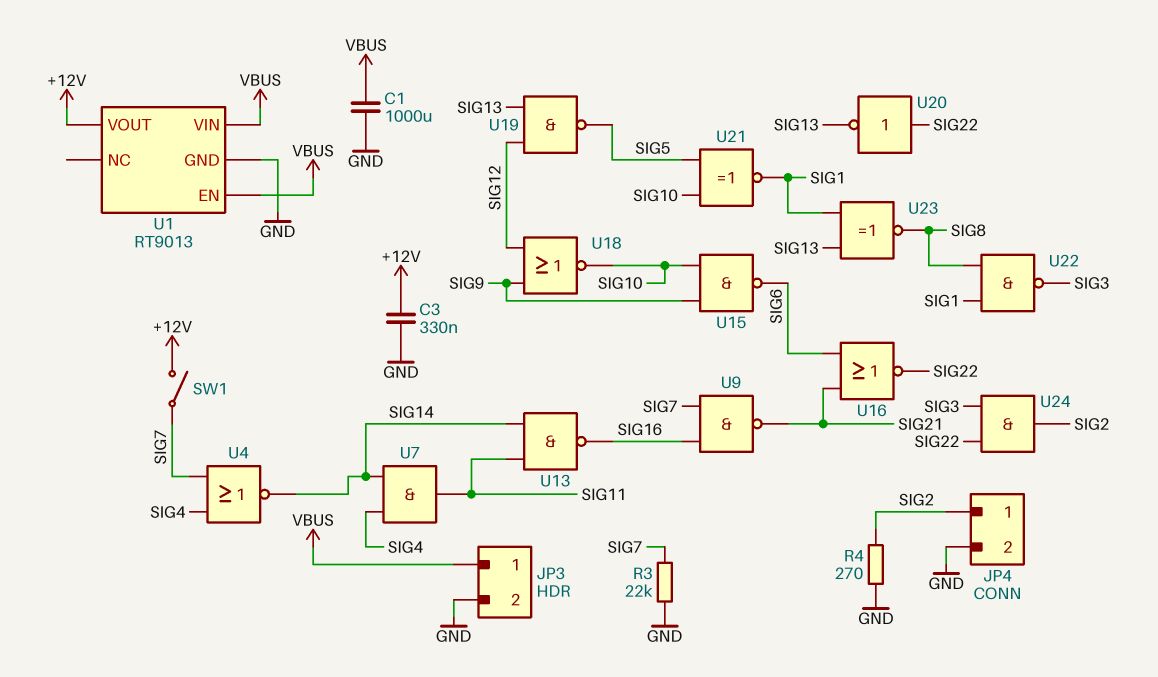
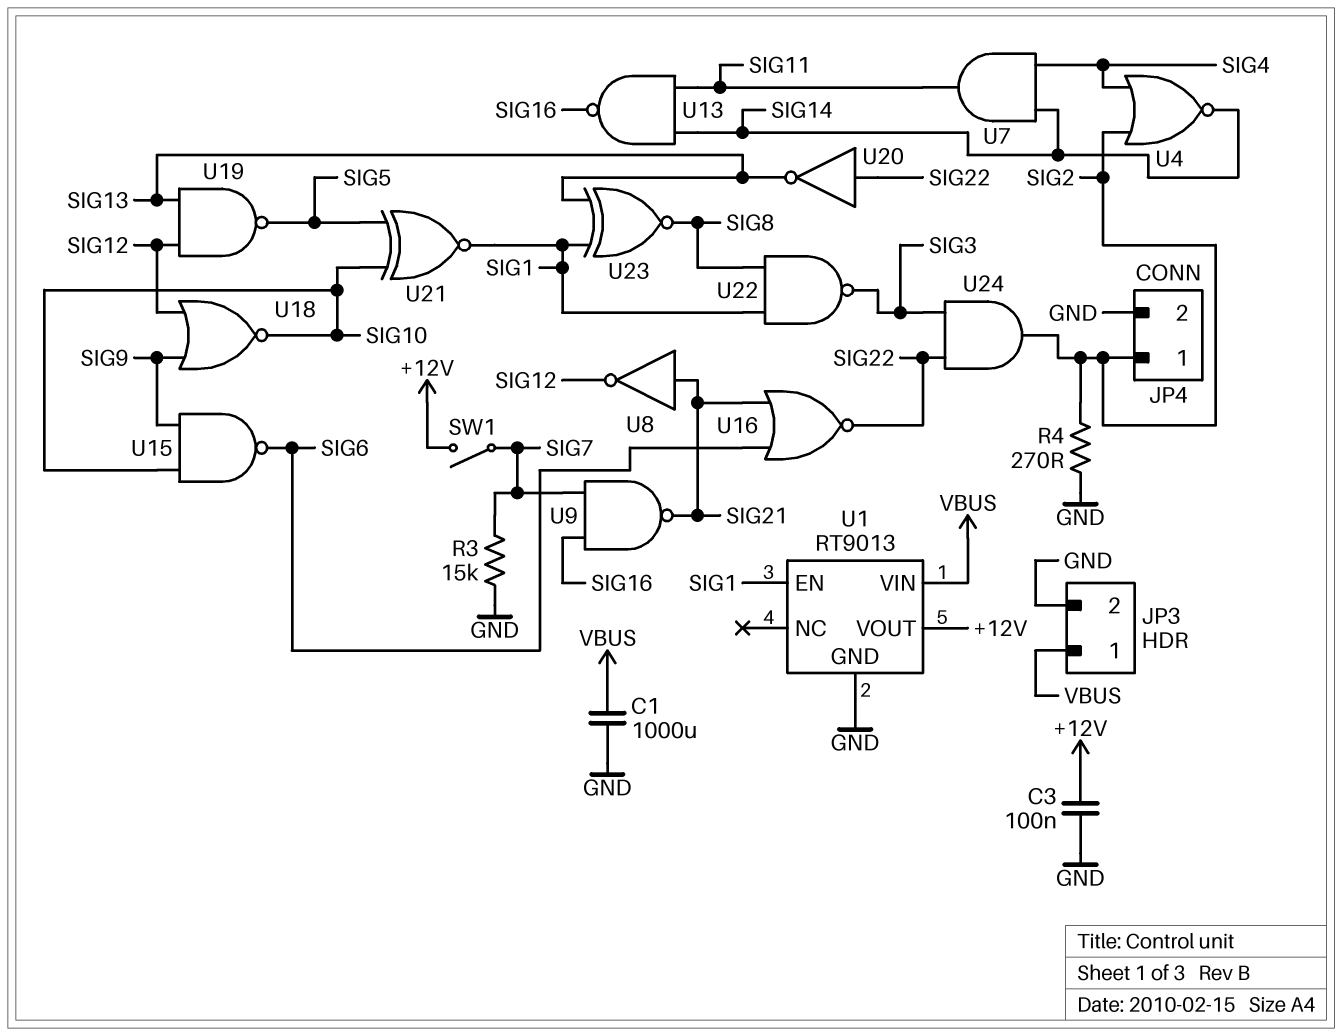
C3: 330nF (+12V, GND) -> 100nF (+12V, GND)
R3: 22k (GND, SIG7) -> 15k (GND, SIG7)
U1 pin EN: VBUS -> SIG1
U4: NOR (in SIG4, in SIG7, out SIG14) -> NOR (in SIG2, in SIG4, out SIG14)
U8: none -> NOT (in SIG21, out SIG12)

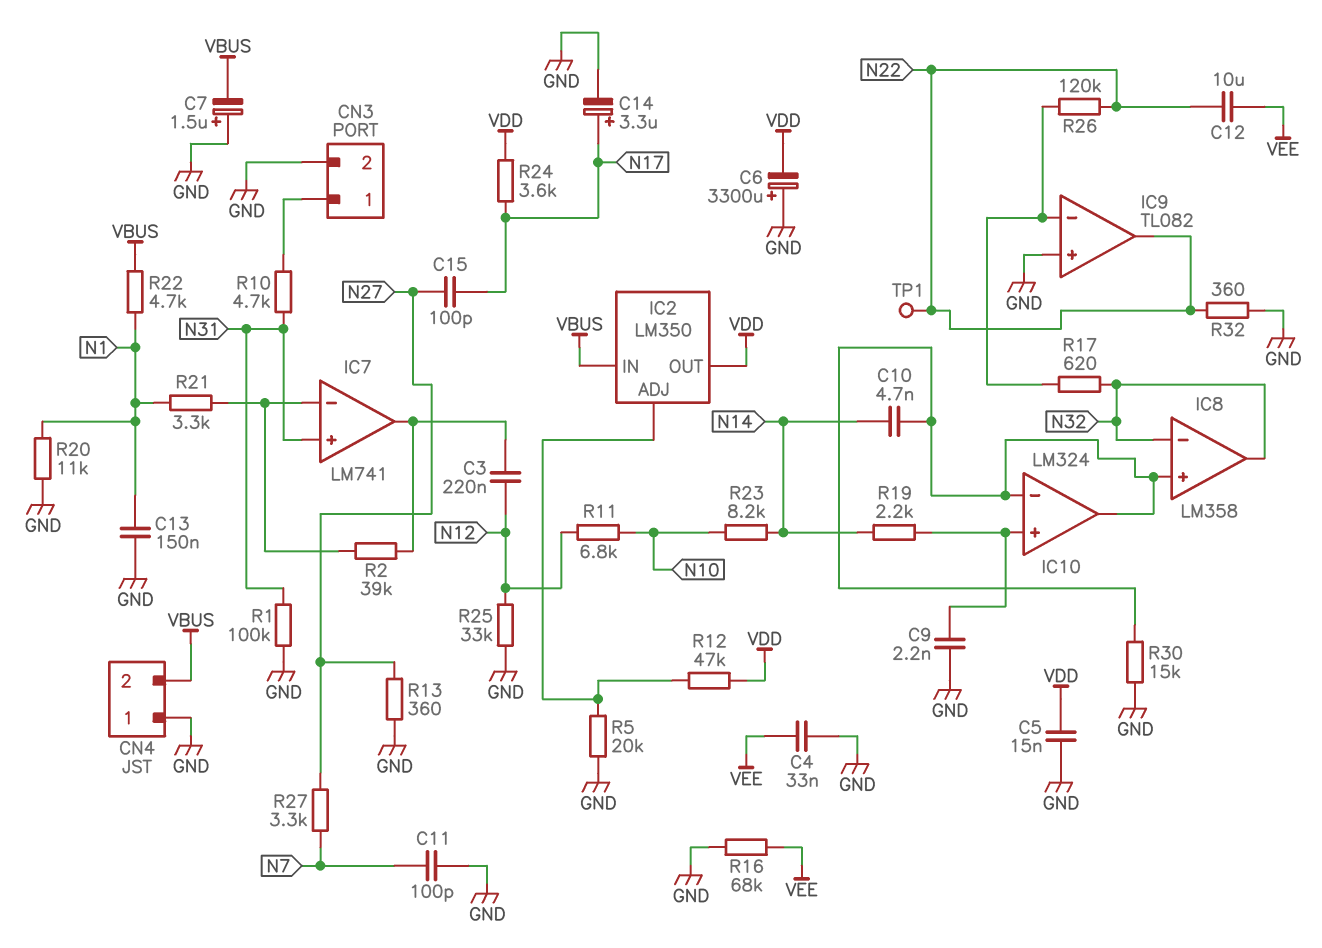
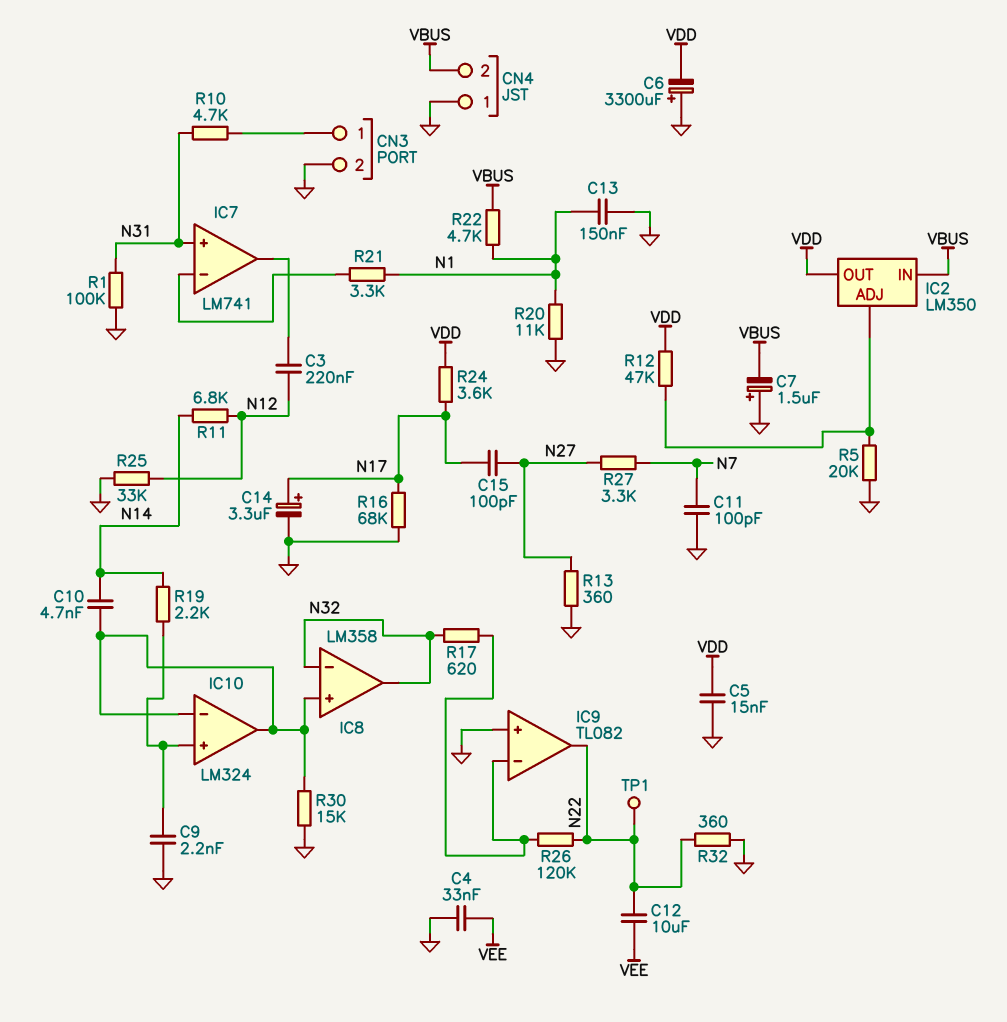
R2: 39k (IC7/in-, IC7/out) -> none
R11: 6.8k (N10, N12) -> 6.8k (N12, N14)
R16: 68k (GND, VEE) -> 68k (GND, N17)
R23: 8.2k (N10, N14) -> none

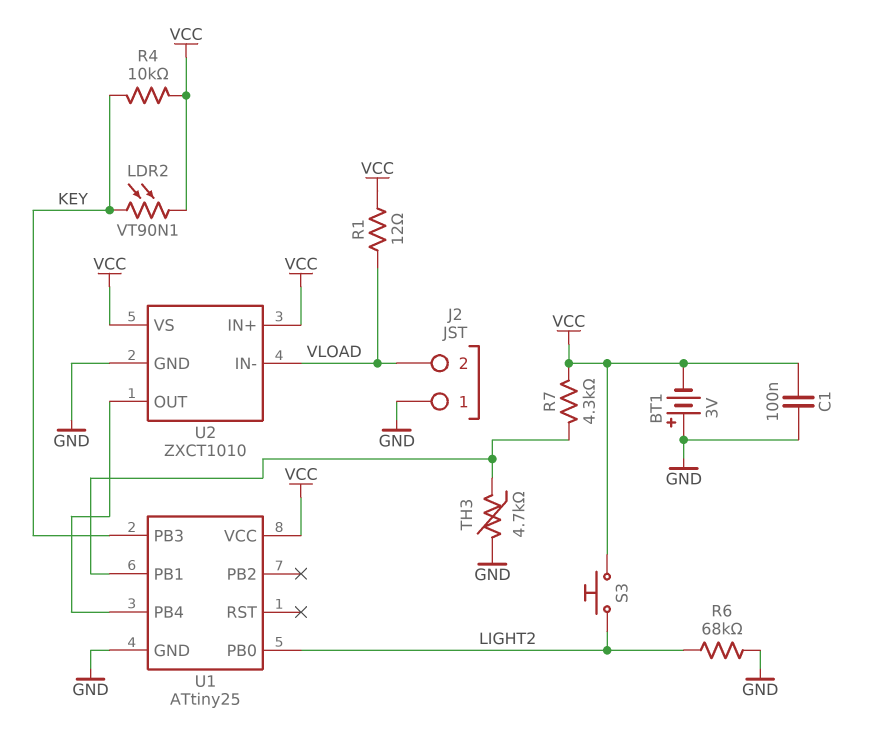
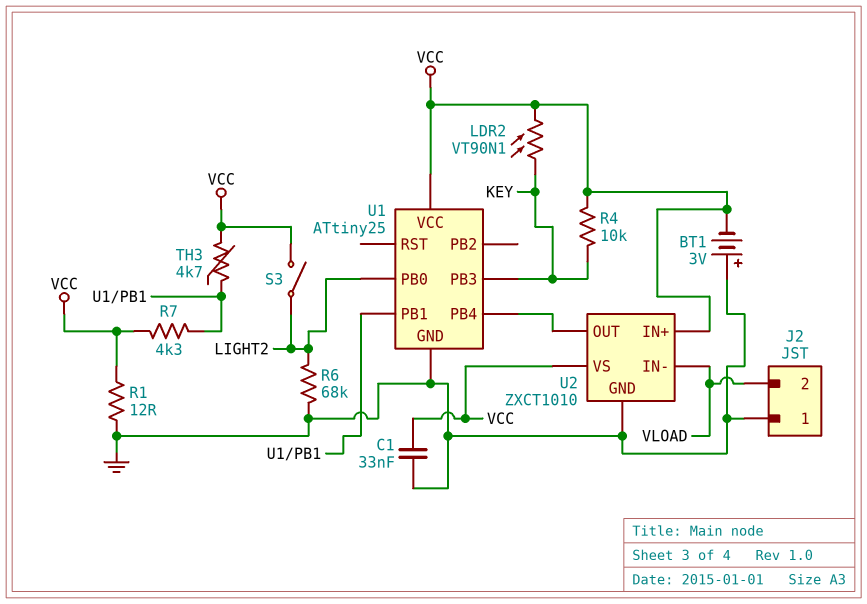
C1: 100nF (GND, VCC) -> 33nF (GND, VCC)
R1: 12 (VCC, VLOAD) -> 12 (GND, VCC)
S3: button (LIGHT2, VCC) -> switch (LIGHT2, VCC)
TH3: 4.7k (GND, U1/PB1) -> 4.7k (U1/PB1, VCC)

_TASK OBJECTIVE_.
When you give the entries again, keep them exact and omit any picture they contain.

_THE COMPLETED TASK_.
C3: 330nF (+12V, GND) -> 100nF (+12V, GND)
R3: 22k (GND, SIG7) -> 15k (GND, SIG7)
U1 pin EN: VBUS -> SIG1
U4: NOR (in SIG4, in SIG7, out SIG14) -> NOR (in SIG2, in SIG4, out SIG14)
U8: none -> NOT (in SIG21, out SIG12)

R2: 39k (IC7/in-, IC7/out) -> none
R11: 6.8k (N10, N12) -> 6.8k (N12, N14)
R16: 68k (GND, VEE) -> 68k (GND, N17)
R23: 8.2k (N10, N14) -> none

C1: 100nF (GND, VCC) -> 33nF (GND, VCC)
R1: 12 (VCC, VLOAD) -> 12 (GND, VCC)
S3: button (LIGHT2, VCC) -> switch (LIGHT2, VCC)
TH3: 4.7k (GND, U1/PB1) -> 4.7k (U1/PB1, VCC)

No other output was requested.